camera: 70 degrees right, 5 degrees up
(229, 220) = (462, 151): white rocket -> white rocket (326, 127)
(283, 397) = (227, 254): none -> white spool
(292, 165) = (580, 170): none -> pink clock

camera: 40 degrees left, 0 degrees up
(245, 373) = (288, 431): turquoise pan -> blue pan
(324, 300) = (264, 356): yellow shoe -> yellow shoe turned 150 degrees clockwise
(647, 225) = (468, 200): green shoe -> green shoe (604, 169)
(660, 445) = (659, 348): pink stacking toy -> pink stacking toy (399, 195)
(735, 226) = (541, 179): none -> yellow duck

◆ ◆ ◆ ◆ ◆

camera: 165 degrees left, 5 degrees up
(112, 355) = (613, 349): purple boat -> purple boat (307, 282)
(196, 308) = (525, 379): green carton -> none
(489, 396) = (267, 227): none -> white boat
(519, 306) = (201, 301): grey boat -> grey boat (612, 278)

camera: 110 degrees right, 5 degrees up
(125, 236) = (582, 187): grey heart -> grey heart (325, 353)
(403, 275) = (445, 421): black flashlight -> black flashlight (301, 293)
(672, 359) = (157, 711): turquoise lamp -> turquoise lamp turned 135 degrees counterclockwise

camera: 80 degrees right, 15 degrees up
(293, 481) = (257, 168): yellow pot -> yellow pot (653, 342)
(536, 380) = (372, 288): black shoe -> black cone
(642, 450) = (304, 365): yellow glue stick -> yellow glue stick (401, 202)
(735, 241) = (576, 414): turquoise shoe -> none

◆ ◆ ◆ ◆ ◆

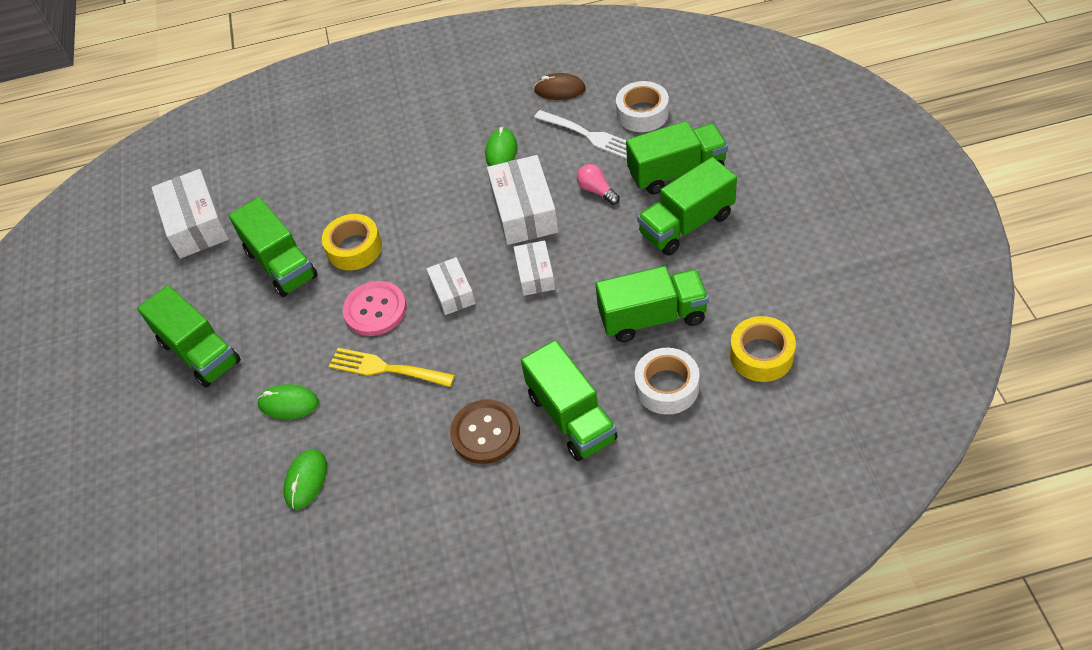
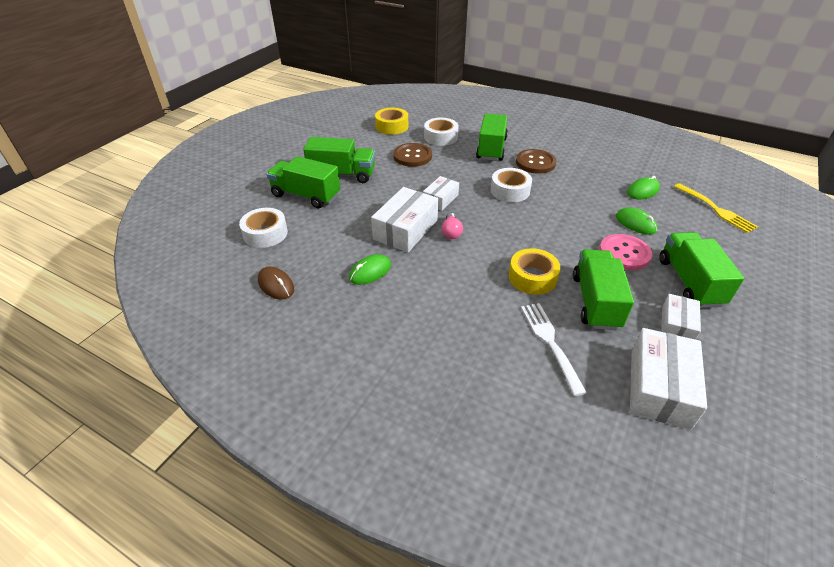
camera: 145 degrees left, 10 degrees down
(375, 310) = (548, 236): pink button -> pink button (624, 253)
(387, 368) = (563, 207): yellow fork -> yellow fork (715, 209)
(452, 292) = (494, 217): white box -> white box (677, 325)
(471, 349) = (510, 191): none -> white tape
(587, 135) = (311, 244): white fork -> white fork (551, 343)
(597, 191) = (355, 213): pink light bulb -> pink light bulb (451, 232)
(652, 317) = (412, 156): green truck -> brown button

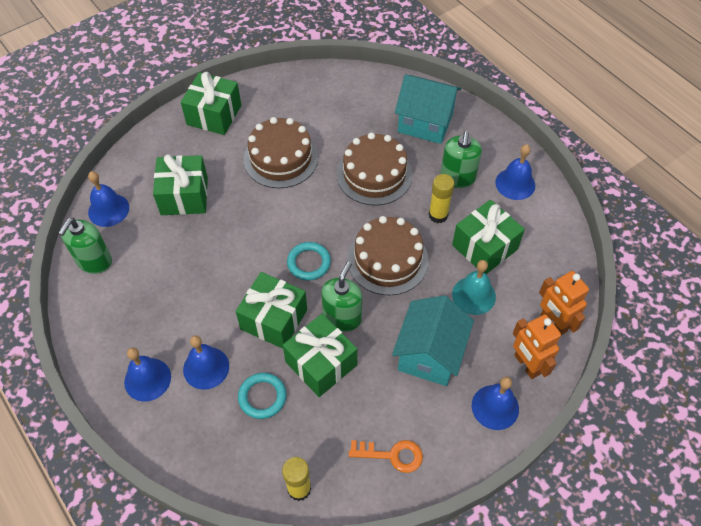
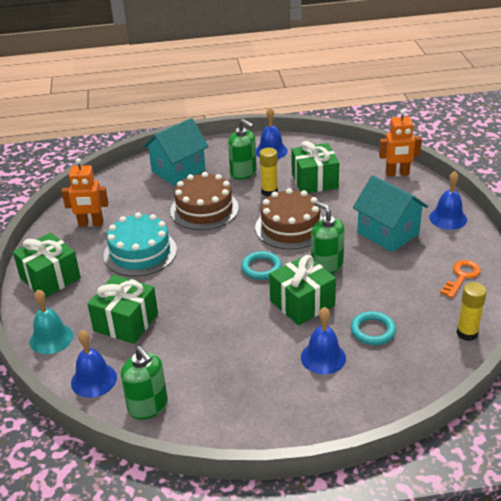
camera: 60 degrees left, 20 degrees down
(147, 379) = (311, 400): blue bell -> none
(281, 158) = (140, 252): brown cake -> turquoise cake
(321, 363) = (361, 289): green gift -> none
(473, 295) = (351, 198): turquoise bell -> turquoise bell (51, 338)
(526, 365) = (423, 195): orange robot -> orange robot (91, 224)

◆ ◆ ◆ ◆ ◆

■ What is being asked: Take the entries above and return only the lines from the one with "(536, 380) = (372, 288): black" to the one with "(735, 241) = (576, 414): turquoise", both included, unchanged.

■ Result of this task:
(536, 380) = (372, 288): black shoe -> black cone
(642, 450) = (304, 365): yellow glue stick -> yellow glue stick (401, 202)
(735, 241) = (576, 414): turquoise shoe -> none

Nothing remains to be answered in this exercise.